Written problem: Pull out each line of the listing that contains the string "Where". Capitalization matters.

Source records:
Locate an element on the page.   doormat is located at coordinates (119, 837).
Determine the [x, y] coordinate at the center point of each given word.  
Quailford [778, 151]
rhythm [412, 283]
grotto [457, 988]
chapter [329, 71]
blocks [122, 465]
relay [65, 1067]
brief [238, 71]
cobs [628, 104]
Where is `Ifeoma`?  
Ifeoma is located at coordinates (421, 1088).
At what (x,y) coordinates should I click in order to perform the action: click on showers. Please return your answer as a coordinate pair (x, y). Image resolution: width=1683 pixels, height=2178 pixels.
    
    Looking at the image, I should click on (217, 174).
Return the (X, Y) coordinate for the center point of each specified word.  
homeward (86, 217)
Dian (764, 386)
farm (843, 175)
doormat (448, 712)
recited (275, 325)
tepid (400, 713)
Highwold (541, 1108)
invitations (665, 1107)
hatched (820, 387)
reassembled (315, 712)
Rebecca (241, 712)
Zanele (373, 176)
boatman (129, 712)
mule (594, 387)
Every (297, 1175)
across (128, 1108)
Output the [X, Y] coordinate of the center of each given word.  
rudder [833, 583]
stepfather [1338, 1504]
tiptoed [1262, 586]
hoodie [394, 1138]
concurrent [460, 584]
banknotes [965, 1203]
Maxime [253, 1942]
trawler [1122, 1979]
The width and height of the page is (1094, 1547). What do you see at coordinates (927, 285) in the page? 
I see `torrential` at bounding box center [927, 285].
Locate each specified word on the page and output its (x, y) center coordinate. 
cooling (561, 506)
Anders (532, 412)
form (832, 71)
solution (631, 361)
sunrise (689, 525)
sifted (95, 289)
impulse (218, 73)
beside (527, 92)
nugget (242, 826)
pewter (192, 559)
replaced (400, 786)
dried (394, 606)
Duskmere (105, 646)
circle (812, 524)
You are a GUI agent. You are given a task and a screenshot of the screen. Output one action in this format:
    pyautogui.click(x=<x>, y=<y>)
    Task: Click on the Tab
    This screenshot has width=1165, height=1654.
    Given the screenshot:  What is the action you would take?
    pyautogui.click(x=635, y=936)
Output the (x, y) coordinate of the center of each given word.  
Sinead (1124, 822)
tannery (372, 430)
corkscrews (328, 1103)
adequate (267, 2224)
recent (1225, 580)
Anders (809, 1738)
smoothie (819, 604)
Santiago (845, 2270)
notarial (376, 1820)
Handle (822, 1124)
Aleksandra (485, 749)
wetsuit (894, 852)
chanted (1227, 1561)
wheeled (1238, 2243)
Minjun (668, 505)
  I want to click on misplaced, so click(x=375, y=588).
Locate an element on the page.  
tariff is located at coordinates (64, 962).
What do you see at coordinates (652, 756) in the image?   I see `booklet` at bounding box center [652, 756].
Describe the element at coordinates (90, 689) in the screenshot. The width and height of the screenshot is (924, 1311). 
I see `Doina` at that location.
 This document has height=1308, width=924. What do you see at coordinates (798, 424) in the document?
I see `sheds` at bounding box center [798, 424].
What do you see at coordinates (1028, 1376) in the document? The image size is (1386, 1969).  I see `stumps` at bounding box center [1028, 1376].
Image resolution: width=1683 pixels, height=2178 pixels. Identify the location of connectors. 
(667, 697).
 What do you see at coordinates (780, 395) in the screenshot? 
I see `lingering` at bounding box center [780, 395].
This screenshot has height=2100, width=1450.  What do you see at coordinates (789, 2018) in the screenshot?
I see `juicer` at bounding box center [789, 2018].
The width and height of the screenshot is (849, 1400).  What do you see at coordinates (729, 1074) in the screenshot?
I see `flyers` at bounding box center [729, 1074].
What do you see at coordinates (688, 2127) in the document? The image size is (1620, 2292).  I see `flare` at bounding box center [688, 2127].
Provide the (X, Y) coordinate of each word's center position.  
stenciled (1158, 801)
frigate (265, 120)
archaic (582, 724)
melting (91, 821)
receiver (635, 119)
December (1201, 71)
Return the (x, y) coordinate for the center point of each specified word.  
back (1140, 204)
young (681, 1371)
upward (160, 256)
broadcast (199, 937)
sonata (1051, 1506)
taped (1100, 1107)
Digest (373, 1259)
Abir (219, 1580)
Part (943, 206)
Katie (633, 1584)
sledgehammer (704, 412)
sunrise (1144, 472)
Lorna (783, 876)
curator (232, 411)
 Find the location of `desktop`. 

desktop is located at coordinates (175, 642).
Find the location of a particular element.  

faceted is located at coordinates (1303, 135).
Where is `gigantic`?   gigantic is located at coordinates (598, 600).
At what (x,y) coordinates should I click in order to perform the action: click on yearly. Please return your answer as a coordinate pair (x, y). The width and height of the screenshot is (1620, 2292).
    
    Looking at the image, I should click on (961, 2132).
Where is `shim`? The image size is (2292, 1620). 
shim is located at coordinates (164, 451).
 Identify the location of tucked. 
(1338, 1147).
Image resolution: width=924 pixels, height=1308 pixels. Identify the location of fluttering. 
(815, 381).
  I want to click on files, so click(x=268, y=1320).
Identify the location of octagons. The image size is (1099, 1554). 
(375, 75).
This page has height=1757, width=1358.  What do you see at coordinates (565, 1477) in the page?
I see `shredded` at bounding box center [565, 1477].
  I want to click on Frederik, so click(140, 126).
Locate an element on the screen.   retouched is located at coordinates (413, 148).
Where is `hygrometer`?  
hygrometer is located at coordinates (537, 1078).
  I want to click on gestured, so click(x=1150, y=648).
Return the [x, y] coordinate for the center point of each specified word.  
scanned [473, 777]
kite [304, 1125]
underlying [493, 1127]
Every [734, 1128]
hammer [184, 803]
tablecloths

Finished task:
Where is `Ifeoma`?  
Where is `gigantic`?   gigantic is located at coordinates (598, 600).
Where is `shim`? The image size is (2292, 1620). 
Where is `hygrometer`?  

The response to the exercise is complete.